*EXERCISE*
Among the lines of the records, please find those that contain the word "rosa" and copy them.

(Object change descriptions)
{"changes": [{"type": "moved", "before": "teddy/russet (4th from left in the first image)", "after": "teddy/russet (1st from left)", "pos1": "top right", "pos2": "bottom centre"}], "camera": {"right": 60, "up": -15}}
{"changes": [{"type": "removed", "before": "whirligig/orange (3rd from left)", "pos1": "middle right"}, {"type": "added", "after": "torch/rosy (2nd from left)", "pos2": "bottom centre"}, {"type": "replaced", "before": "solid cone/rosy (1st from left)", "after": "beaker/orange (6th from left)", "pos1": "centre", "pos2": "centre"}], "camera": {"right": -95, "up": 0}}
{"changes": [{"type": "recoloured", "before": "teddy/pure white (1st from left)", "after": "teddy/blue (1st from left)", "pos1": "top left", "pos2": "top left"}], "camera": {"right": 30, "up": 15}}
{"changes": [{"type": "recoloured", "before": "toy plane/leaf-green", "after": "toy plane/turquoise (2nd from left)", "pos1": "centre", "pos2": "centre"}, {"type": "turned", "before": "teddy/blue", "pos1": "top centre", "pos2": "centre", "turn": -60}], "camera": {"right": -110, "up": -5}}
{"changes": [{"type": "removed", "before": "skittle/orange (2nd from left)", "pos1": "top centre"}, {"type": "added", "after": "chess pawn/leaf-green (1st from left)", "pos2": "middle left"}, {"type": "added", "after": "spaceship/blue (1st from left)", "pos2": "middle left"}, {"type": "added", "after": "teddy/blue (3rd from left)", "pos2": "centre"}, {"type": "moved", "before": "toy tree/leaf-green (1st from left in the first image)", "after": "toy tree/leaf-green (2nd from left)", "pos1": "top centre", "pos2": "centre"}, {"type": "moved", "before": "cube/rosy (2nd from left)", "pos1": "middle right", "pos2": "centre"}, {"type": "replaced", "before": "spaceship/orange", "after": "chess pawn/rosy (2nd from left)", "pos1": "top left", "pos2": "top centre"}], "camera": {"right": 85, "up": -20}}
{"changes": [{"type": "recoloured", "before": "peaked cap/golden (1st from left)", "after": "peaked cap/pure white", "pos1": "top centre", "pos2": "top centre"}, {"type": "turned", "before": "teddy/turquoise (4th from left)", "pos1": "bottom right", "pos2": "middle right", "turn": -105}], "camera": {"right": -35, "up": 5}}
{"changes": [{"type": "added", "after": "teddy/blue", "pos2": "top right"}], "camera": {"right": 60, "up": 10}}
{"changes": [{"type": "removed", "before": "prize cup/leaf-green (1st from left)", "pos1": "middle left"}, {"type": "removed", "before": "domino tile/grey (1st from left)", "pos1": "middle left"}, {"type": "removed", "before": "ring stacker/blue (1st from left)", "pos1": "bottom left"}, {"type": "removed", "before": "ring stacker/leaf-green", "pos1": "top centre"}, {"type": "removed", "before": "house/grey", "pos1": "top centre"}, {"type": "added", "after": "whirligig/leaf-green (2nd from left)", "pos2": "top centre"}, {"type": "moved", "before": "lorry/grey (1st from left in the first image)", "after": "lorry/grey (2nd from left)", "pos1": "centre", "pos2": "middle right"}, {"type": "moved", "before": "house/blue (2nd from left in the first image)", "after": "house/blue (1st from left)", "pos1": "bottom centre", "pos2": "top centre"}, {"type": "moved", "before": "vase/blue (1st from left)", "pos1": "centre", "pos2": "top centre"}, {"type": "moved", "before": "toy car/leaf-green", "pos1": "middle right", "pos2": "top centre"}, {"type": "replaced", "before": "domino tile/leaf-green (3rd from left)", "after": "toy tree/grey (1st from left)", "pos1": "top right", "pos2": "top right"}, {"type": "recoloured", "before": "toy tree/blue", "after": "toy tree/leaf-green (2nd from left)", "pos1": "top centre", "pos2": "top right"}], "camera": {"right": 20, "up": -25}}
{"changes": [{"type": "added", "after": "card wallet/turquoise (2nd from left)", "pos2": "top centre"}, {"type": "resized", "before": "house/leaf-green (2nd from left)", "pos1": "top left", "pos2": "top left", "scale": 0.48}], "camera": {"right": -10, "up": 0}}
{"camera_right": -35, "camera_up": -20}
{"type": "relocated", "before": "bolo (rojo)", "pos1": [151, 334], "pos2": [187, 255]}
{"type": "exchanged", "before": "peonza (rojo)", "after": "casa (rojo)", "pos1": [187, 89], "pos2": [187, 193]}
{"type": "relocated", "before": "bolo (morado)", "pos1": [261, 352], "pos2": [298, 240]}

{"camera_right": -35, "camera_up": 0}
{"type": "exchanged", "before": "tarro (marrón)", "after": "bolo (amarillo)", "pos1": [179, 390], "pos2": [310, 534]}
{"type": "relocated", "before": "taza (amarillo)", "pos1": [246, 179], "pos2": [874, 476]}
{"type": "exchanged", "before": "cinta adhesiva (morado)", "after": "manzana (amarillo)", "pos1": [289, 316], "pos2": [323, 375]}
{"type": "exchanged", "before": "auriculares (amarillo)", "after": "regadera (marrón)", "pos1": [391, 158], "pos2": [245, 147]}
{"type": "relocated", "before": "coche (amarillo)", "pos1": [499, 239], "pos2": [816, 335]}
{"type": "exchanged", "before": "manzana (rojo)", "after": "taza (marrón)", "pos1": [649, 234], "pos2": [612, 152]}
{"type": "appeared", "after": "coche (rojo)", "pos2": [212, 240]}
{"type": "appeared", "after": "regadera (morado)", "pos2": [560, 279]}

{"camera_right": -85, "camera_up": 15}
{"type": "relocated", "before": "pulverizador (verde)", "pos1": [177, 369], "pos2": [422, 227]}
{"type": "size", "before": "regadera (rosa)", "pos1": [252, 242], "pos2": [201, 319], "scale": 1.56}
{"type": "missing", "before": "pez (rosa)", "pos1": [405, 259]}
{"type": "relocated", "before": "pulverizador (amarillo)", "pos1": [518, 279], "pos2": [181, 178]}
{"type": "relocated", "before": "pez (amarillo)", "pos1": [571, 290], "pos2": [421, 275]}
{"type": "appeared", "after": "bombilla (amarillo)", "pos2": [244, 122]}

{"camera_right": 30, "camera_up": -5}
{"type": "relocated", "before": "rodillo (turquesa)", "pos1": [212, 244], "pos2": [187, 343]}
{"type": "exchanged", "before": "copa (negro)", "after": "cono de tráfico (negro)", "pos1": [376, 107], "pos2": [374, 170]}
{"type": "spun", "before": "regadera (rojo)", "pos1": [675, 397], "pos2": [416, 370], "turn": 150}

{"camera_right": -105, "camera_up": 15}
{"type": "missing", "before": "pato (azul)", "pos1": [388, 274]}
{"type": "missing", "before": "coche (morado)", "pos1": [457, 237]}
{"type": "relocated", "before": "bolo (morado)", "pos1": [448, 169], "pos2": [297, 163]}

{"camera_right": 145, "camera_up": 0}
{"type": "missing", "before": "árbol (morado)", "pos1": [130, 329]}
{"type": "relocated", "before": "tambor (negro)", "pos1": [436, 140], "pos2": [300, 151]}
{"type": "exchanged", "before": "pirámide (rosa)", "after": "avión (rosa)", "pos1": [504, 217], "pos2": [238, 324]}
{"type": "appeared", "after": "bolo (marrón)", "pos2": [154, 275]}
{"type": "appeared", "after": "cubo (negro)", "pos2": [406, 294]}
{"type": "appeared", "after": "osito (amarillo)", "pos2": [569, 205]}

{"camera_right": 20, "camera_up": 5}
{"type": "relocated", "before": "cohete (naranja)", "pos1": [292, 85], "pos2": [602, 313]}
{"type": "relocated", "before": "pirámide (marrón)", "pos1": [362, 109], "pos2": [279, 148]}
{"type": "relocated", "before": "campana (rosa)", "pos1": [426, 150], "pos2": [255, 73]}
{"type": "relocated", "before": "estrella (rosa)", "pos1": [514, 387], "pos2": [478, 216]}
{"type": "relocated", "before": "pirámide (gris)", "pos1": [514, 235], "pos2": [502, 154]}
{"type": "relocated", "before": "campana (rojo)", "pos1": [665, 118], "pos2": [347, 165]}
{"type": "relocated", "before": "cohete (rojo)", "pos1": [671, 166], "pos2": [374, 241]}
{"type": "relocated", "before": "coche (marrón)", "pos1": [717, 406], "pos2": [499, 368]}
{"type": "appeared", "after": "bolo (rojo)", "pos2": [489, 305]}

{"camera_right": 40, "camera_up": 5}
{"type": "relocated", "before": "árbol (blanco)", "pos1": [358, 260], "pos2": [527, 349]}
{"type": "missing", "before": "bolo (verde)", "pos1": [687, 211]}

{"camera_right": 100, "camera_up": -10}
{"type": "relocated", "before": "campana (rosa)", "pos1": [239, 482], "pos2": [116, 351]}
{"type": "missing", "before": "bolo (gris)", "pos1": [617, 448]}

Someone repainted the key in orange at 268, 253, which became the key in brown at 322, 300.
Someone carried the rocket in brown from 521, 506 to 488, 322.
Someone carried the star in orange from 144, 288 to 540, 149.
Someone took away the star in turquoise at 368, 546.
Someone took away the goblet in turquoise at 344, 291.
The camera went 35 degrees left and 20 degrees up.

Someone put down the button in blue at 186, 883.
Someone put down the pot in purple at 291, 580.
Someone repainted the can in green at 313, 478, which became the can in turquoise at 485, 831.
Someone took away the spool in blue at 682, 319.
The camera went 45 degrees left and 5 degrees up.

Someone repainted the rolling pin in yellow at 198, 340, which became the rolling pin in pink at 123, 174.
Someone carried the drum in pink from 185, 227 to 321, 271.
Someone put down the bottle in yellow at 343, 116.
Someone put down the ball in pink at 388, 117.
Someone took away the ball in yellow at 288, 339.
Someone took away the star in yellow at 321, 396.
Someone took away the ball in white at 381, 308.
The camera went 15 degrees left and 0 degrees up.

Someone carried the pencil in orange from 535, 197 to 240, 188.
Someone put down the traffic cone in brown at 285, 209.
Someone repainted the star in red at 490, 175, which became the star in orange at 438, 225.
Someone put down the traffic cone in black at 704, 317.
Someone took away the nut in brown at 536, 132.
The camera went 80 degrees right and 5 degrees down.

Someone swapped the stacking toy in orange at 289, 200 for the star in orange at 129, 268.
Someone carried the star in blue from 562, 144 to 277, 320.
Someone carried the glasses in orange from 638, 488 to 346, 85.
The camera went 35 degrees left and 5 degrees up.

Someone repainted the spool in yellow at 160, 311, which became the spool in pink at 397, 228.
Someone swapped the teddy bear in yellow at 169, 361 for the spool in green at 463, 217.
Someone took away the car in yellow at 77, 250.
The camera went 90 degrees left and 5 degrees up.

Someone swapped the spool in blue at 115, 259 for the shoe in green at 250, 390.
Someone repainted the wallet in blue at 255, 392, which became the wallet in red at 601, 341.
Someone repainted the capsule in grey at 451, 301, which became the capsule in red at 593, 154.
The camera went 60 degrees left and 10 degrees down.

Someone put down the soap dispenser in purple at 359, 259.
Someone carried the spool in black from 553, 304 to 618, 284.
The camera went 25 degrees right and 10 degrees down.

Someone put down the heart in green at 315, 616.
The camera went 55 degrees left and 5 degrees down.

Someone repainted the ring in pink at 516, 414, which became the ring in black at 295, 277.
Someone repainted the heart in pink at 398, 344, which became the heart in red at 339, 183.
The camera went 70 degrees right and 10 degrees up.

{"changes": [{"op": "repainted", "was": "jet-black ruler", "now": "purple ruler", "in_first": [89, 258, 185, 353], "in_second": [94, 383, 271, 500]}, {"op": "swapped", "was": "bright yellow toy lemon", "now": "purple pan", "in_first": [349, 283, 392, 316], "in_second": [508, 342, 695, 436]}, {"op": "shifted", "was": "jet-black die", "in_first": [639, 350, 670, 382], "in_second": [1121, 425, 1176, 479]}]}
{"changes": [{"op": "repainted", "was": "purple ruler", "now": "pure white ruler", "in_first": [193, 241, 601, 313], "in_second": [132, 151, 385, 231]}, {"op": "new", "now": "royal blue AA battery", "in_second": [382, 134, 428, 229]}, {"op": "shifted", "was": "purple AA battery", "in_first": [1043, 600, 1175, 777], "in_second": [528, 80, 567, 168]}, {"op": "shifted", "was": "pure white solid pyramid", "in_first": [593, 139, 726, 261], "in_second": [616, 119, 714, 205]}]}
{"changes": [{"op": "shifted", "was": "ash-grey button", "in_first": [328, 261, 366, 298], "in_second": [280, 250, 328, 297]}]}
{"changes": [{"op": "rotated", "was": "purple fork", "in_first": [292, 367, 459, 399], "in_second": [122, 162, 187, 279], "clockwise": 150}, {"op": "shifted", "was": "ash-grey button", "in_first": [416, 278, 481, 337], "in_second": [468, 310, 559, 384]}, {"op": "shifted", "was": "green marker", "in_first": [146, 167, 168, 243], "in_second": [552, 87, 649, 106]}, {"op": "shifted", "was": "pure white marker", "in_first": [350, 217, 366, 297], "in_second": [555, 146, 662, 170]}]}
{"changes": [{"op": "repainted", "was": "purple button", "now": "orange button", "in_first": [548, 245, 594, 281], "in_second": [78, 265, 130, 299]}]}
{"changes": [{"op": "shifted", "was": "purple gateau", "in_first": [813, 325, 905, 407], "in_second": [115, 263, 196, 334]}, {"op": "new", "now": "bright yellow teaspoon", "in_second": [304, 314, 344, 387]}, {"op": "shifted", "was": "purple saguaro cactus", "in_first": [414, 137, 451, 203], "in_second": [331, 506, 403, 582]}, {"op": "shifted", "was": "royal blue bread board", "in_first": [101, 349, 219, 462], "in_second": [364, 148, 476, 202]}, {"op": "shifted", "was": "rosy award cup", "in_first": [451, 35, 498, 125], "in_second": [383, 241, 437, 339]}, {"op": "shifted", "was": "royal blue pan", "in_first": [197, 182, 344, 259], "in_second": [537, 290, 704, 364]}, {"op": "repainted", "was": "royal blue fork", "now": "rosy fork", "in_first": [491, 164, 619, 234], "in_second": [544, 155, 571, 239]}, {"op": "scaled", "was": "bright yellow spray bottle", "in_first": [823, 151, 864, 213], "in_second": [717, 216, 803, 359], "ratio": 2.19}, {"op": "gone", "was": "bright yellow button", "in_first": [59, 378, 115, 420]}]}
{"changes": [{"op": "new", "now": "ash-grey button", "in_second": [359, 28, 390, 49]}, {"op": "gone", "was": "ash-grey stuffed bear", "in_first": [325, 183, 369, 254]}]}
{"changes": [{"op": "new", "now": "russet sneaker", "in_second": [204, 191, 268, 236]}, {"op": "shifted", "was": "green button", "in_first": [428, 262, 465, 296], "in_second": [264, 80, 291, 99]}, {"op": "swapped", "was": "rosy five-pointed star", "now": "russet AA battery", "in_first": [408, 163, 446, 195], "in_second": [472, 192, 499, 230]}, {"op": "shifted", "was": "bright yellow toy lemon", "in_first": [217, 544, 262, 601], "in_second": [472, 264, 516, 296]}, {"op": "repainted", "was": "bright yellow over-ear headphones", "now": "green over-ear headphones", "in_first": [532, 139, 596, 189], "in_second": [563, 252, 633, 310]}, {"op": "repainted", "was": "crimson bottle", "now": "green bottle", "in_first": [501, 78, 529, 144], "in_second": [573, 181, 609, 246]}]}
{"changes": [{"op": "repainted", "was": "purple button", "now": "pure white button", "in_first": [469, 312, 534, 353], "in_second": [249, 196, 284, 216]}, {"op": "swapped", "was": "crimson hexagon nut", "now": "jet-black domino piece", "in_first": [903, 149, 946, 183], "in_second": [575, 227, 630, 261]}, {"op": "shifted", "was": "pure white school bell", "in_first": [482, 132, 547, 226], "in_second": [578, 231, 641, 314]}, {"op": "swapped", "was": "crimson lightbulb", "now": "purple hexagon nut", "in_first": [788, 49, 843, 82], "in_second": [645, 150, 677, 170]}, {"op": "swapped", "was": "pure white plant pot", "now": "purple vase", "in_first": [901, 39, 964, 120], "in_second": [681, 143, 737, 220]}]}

*RESPONSE*
{"type": "size", "before": "regadera (rosa)", "pos1": [252, 242], "pos2": [201, 319], "scale": 1.56}
{"type": "missing", "before": "pez (rosa)", "pos1": [405, 259]}
{"type": "exchanged", "before": "pirámide (rosa)", "after": "avión (rosa)", "pos1": [504, 217], "pos2": [238, 324]}
{"type": "relocated", "before": "campana (rosa)", "pos1": [426, 150], "pos2": [255, 73]}
{"type": "relocated", "before": "estrella (rosa)", "pos1": [514, 387], "pos2": [478, 216]}
{"type": "relocated", "before": "campana (rosa)", "pos1": [239, 482], "pos2": [116, 351]}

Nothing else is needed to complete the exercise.